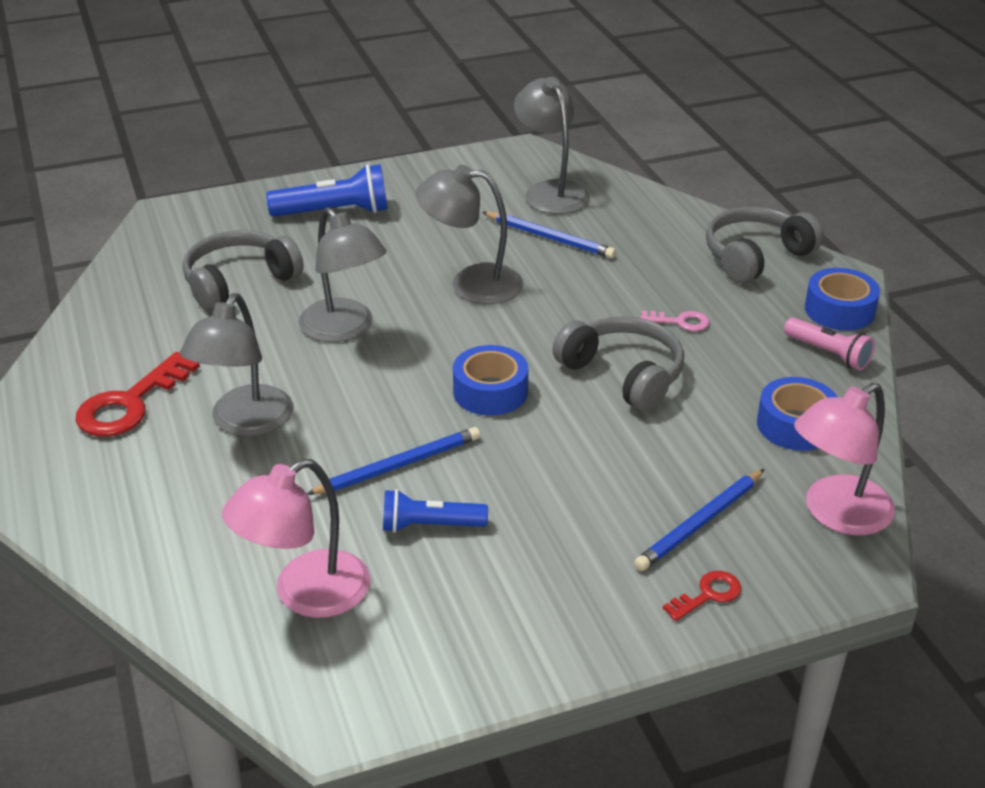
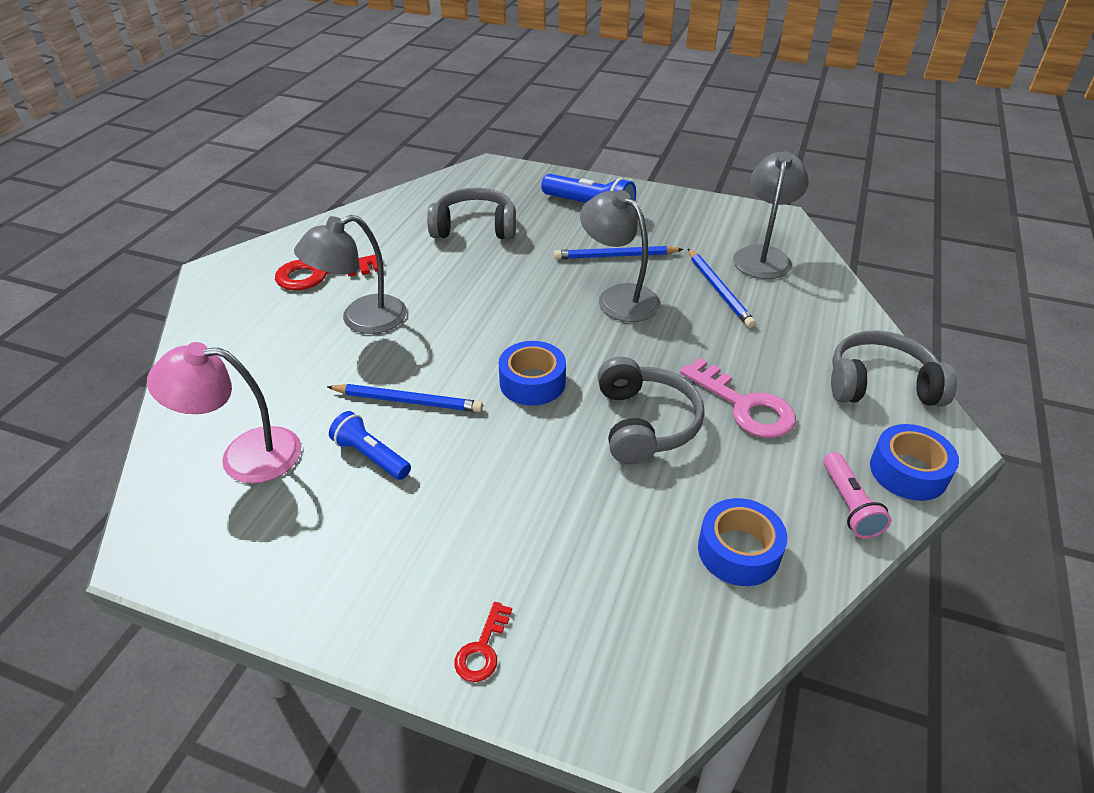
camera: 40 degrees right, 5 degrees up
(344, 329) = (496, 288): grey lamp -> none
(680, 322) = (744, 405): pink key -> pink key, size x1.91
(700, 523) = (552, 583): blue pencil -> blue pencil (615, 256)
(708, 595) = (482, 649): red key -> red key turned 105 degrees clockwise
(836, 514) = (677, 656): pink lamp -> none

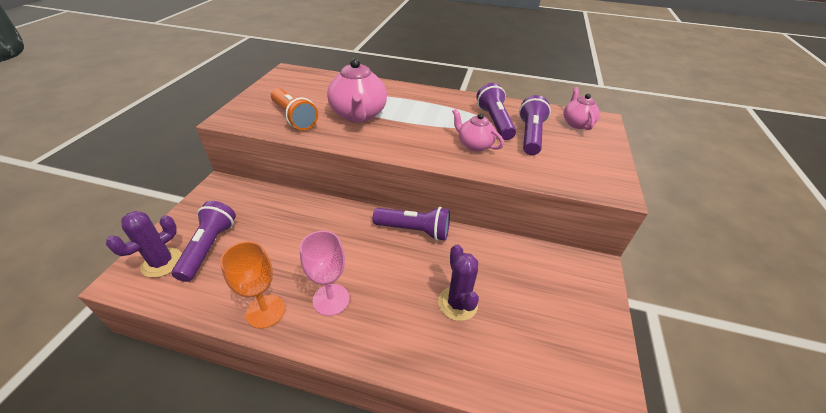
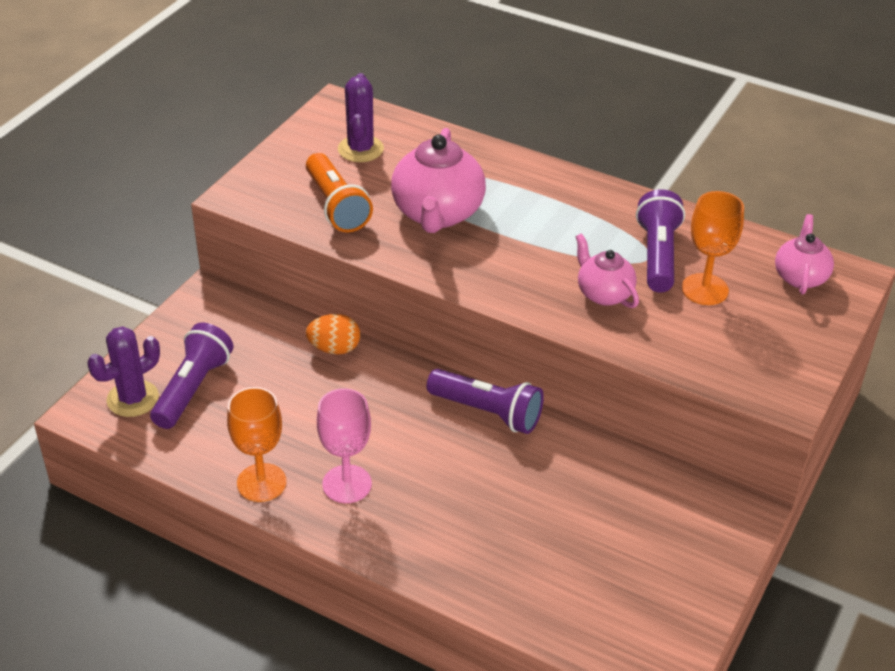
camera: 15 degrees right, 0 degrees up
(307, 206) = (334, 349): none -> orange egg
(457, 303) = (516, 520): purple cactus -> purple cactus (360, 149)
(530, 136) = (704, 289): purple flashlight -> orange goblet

---

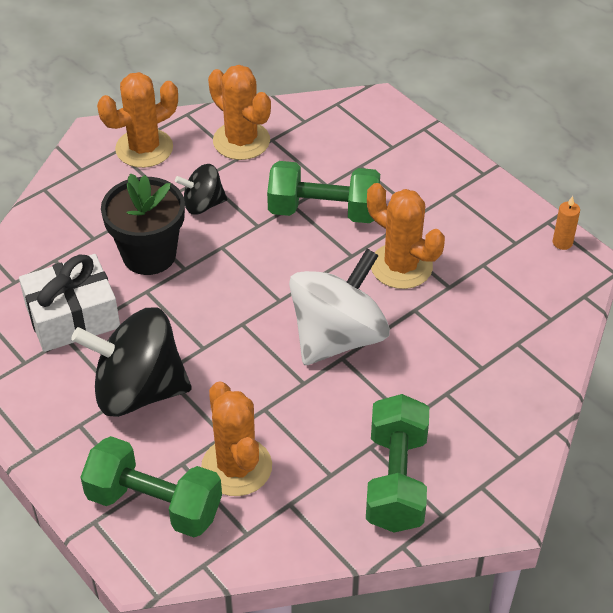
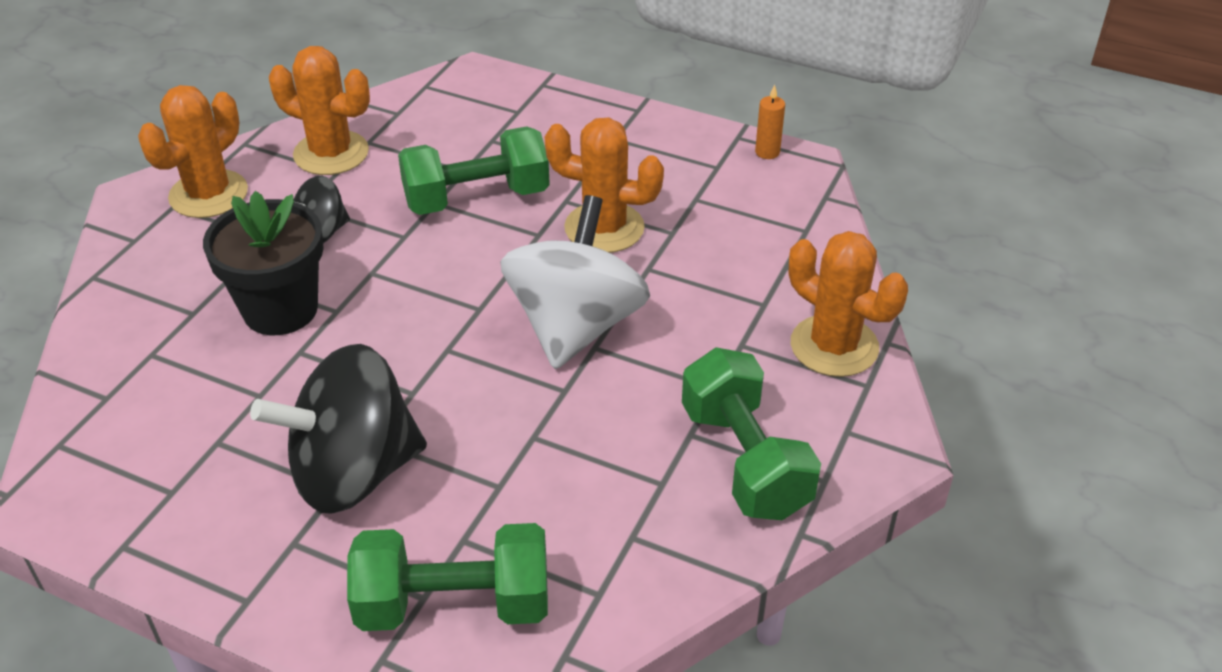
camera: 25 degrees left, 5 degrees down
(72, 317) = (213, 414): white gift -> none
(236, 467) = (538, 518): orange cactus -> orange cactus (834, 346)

--

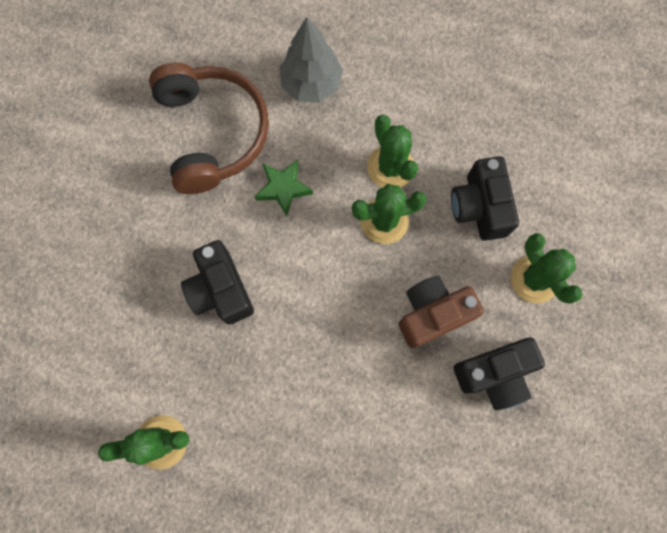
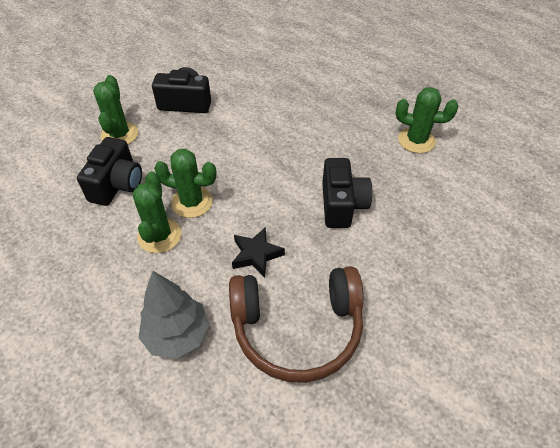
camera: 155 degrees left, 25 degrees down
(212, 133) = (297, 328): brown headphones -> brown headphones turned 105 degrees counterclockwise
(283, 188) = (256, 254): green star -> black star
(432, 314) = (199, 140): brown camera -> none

PROBLEM DESCRIPTION: Sift through the material above and copy the lines that contain the word "down".

TASK RESPONSE:
camera: 25 degrees left, 5 degrees down
camera: 155 degrees left, 25 degrees down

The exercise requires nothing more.